───── Input ─────

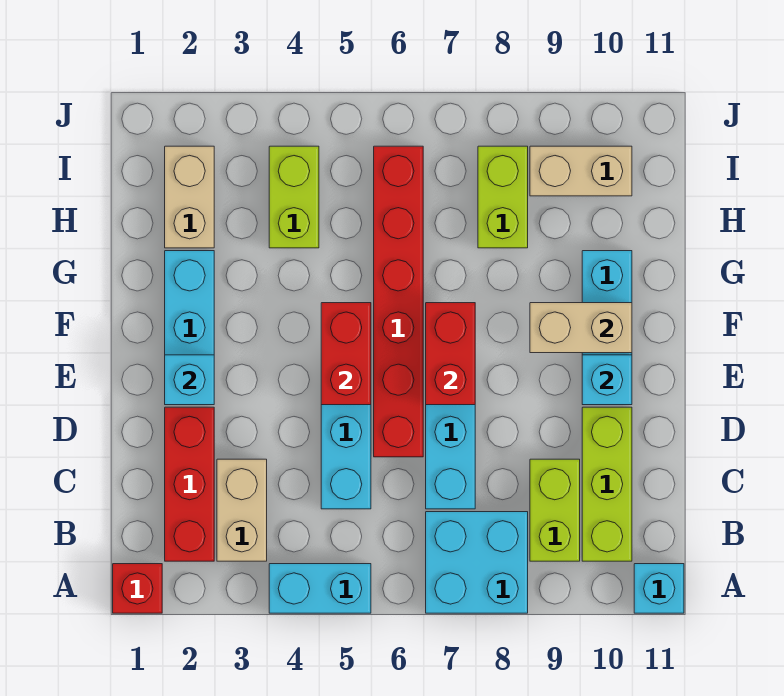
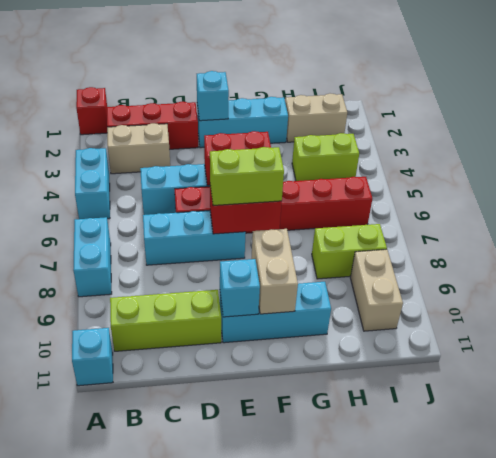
cyan brick A7:B8 level 1 -> cyan brick A7:A8 level 1
lime brick B9:C9 level 1 -> lime brick E7:F7 level 3

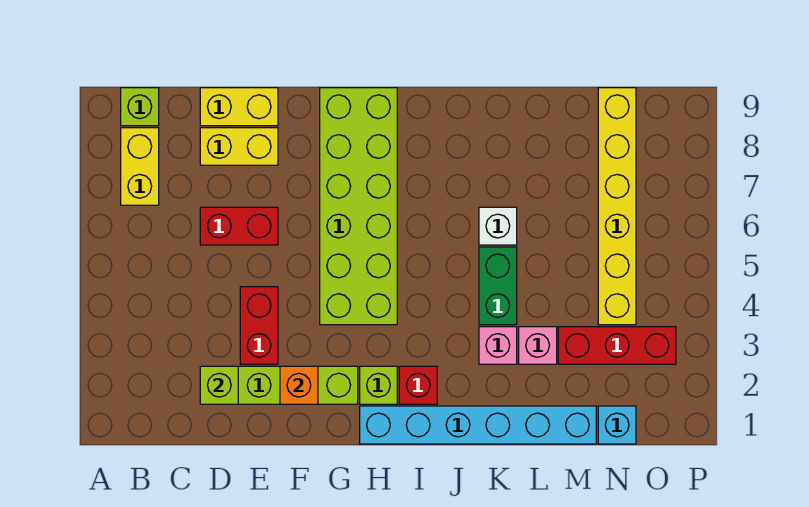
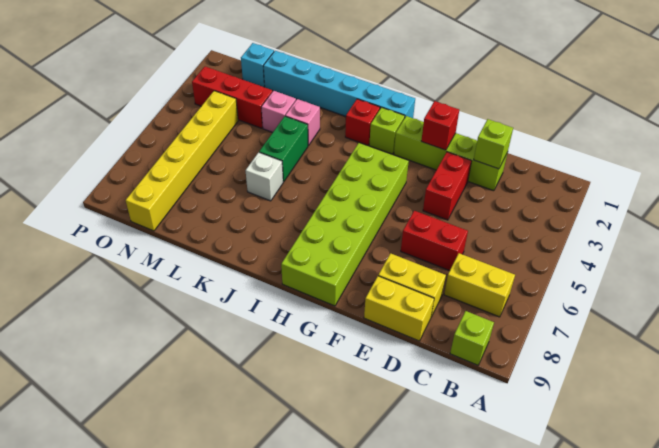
yellow brick B7:B8 level 1 -> yellow brick B7:C7 level 1
orange brick F2 level 2 -> red brick F2 level 2

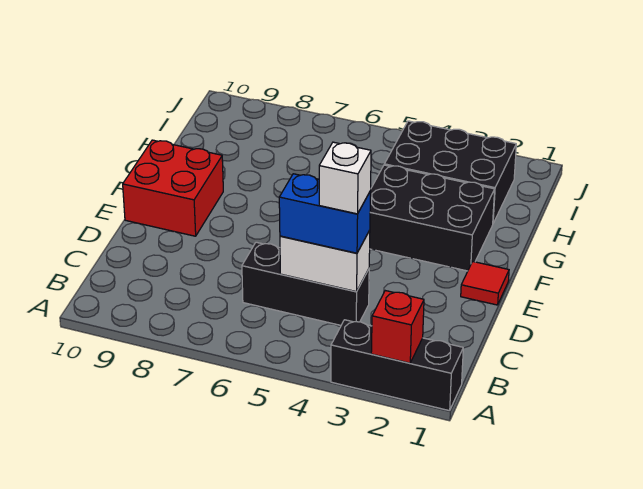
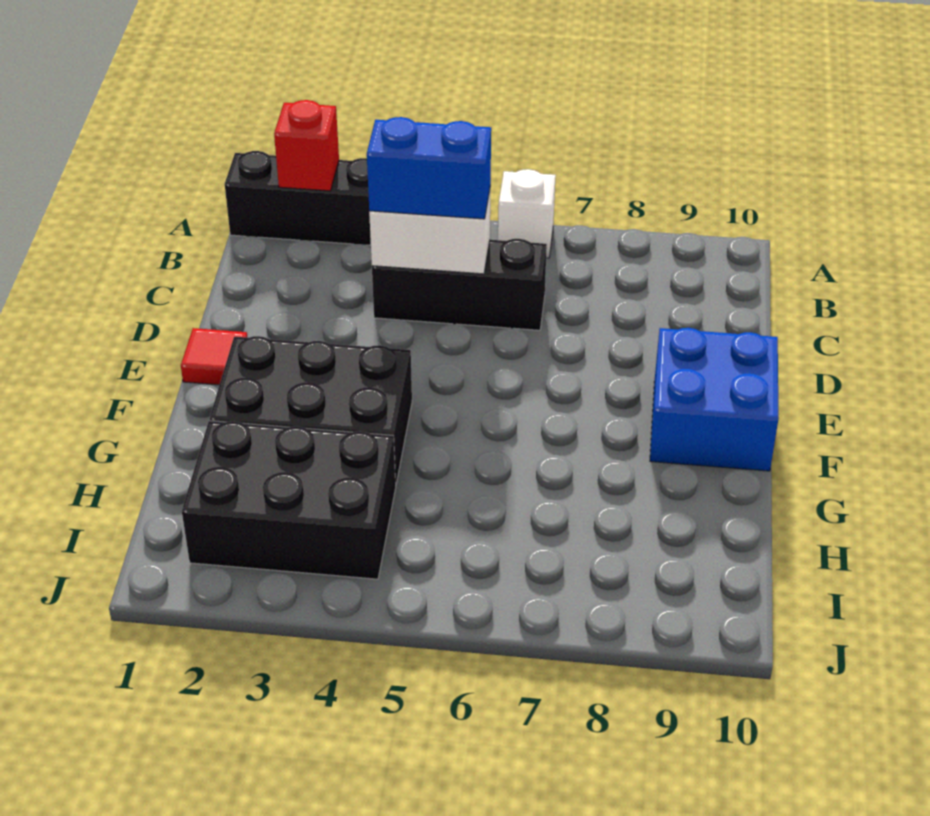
white brick C4 level 4 -> white brick A6 level 1
red brick E9:F10 level 1 -> blue brick E9:F10 level 1

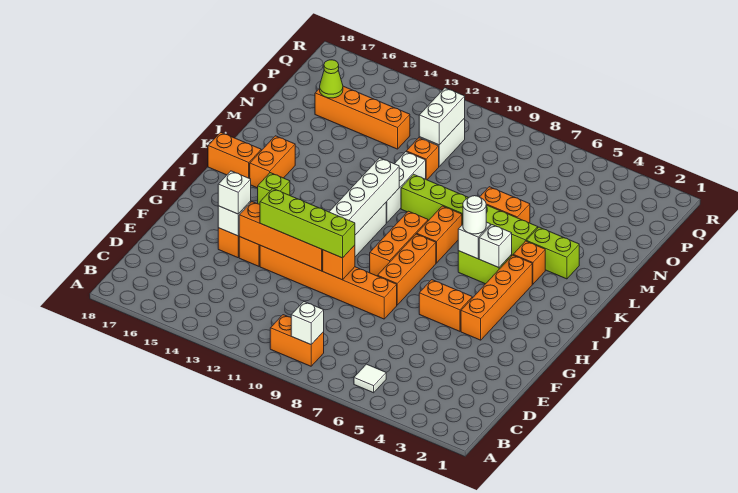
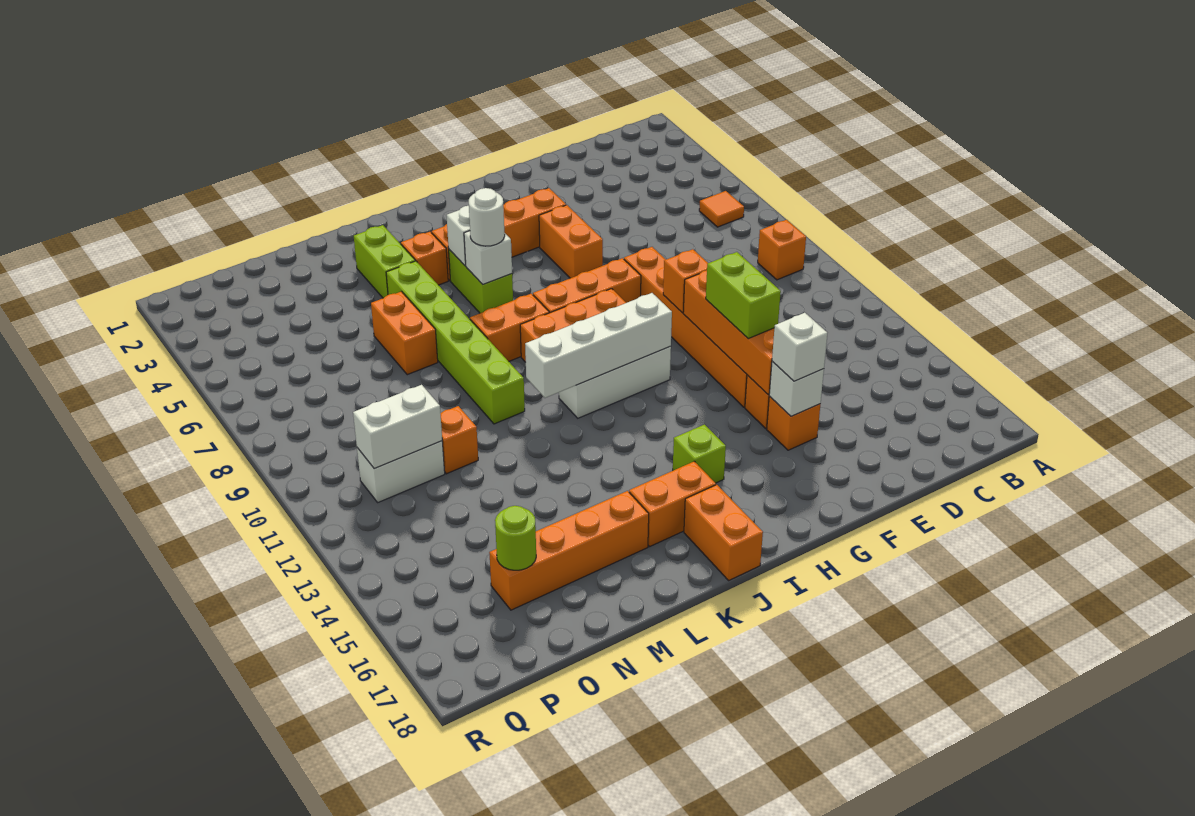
white tile B6 level 1 -> orange tile B6 level 1
orange brick B9:B10 level 1 -> orange brick B9 level 1
white brick B9 level 2 -> none
lime brick F10:F13 level 3 -> lime brick F12:F13 level 3
white brick K11:M11 level 1 -> none
orange brick O13:O16 level 1 -> orange brick L16:O16 level 1
lime cone O16 level 2 -> lime round brick O16 level 2

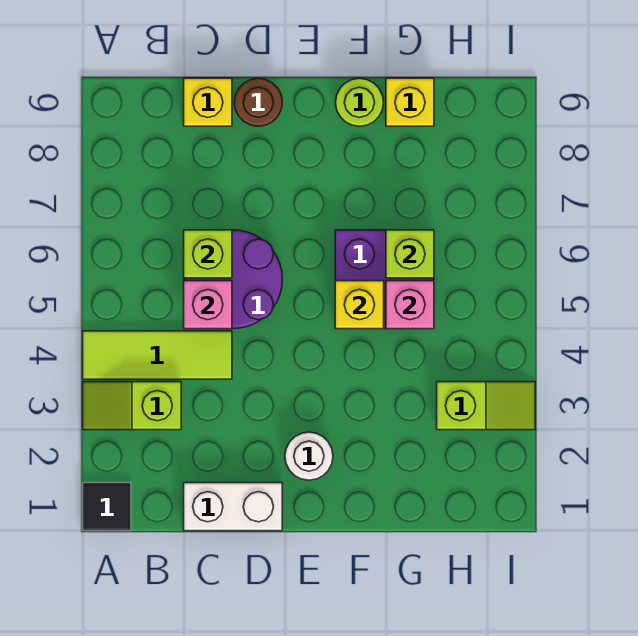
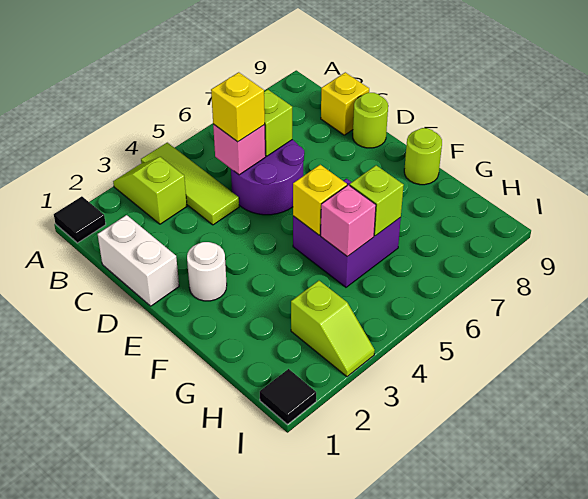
brown round brick D9 level 1 -> lime round brick D9 level 1
yellow brick G9 level 1 -> yellow brick C5 level 3
none -> black tile I1 level 1

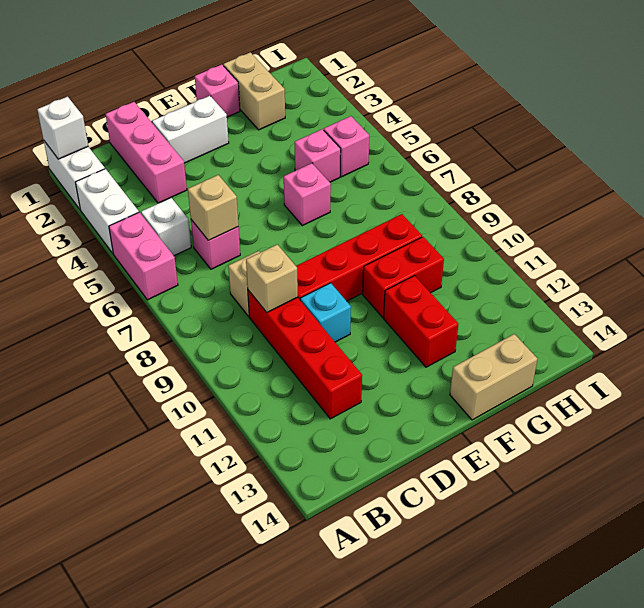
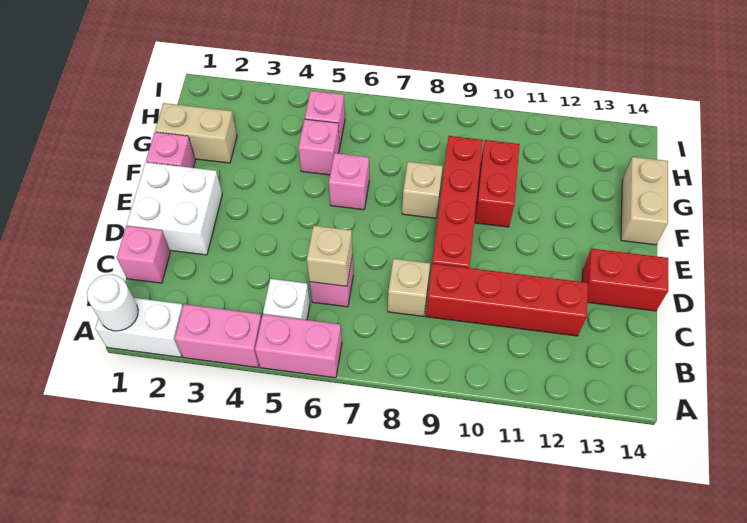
white brick A1 level 2 -> white round brick A1 level 2
white brick A3:A4 level 1 -> pink brick A3:A4 level 1
pink brick C1:C3 level 1 -> pink brick C1 level 1
tan brick C9 level 2 -> tan brick F8 level 1
white brick D2:E2 level 1 -> white brick D1:E2 level 1
cyan brick D10 level 1 -> none
red brick F11:F12 level 1 -> red brick D13:D14 level 1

─────

→ The problem
Keep the pictures out while you retype all of the data above exactly as it appears.

→ Result
cyan brick A7:B8 level 1 -> cyan brick A7:A8 level 1
lime brick B9:C9 level 1 -> lime brick E7:F7 level 3

yellow brick B7:B8 level 1 -> yellow brick B7:C7 level 1
orange brick F2 level 2 -> red brick F2 level 2

white brick C4 level 4 -> white brick A6 level 1
red brick E9:F10 level 1 -> blue brick E9:F10 level 1

white tile B6 level 1 -> orange tile B6 level 1
orange brick B9:B10 level 1 -> orange brick B9 level 1
white brick B9 level 2 -> none
lime brick F10:F13 level 3 -> lime brick F12:F13 level 3
white brick K11:M11 level 1 -> none
orange brick O13:O16 level 1 -> orange brick L16:O16 level 1
lime cone O16 level 2 -> lime round brick O16 level 2

brown round brick D9 level 1 -> lime round brick D9 level 1
yellow brick G9 level 1 -> yellow brick C5 level 3
none -> black tile I1 level 1

white brick A1 level 2 -> white round brick A1 level 2
white brick A3:A4 level 1 -> pink brick A3:A4 level 1
pink brick C1:C3 level 1 -> pink brick C1 level 1
tan brick C9 level 2 -> tan brick F8 level 1
white brick D2:E2 level 1 -> white brick D1:E2 level 1
cyan brick D10 level 1 -> none
red brick F11:F12 level 1 -> red brick D13:D14 level 1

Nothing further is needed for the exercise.